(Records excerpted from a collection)
---*---

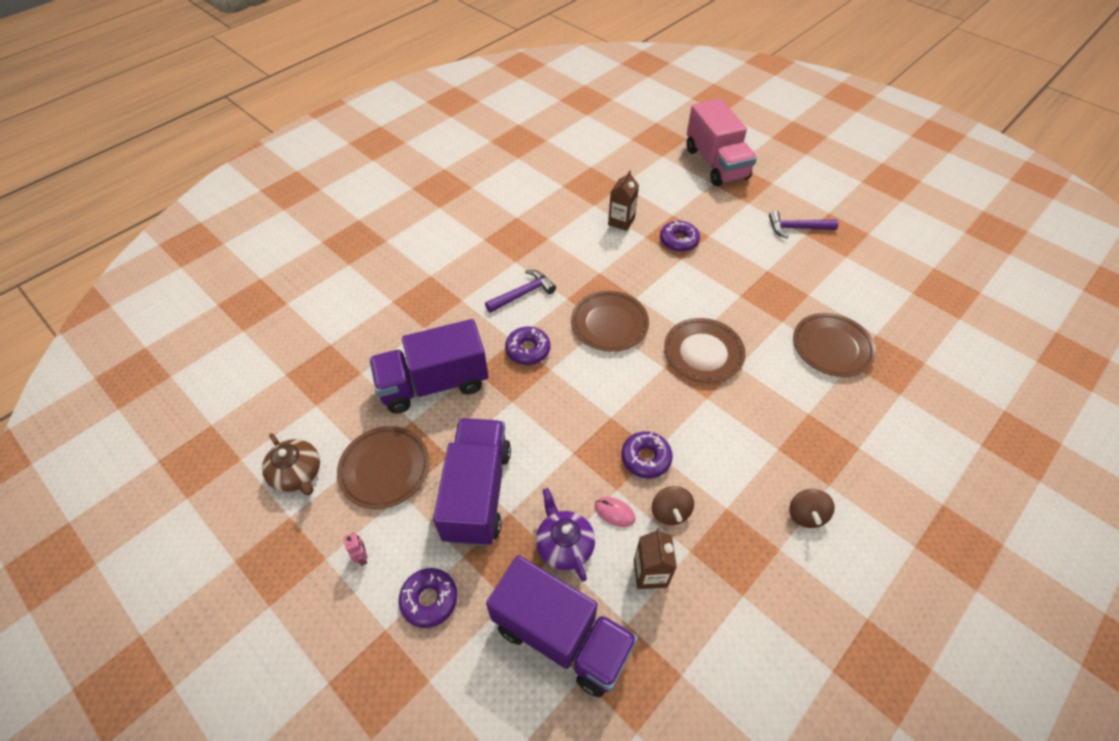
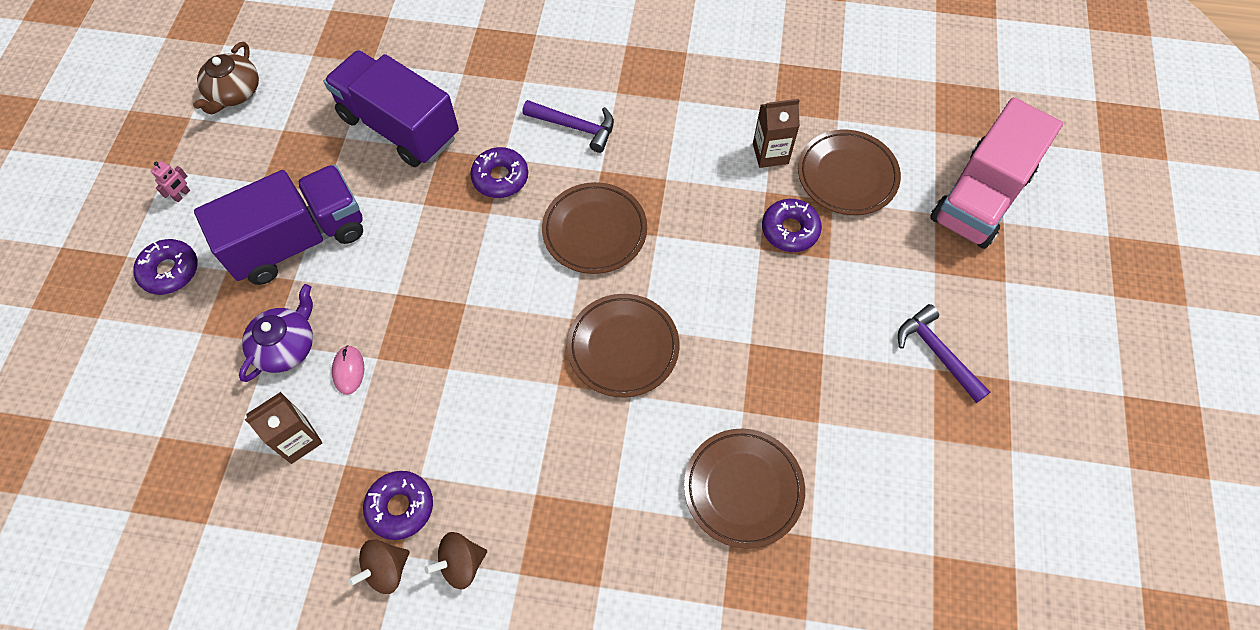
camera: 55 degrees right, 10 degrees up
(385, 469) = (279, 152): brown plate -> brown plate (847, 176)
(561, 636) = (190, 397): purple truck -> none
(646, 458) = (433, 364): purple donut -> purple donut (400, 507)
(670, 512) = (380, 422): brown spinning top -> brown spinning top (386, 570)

---*---

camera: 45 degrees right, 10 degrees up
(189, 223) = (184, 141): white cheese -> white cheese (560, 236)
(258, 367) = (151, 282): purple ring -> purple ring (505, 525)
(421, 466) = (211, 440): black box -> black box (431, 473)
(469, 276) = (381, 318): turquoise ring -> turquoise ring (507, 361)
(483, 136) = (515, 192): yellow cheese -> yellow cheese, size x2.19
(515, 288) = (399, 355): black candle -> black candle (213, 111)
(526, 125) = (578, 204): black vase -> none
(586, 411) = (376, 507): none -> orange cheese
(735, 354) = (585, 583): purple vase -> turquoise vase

---*---

Problem to work on:
Using the entries above, output exactly the lines between the line holding "camera: 45 degrees right, 10 degrees up" and the line holding "(515, 288) = (399, 355): black", end lines included, and nothing more.

Response to this exercise:
camera: 45 degrees right, 10 degrees up
(189, 223) = (184, 141): white cheese -> white cheese (560, 236)
(258, 367) = (151, 282): purple ring -> purple ring (505, 525)
(421, 466) = (211, 440): black box -> black box (431, 473)
(469, 276) = (381, 318): turquoise ring -> turquoise ring (507, 361)
(483, 136) = (515, 192): yellow cheese -> yellow cheese, size x2.19
(515, 288) = (399, 355): black candle -> black candle (213, 111)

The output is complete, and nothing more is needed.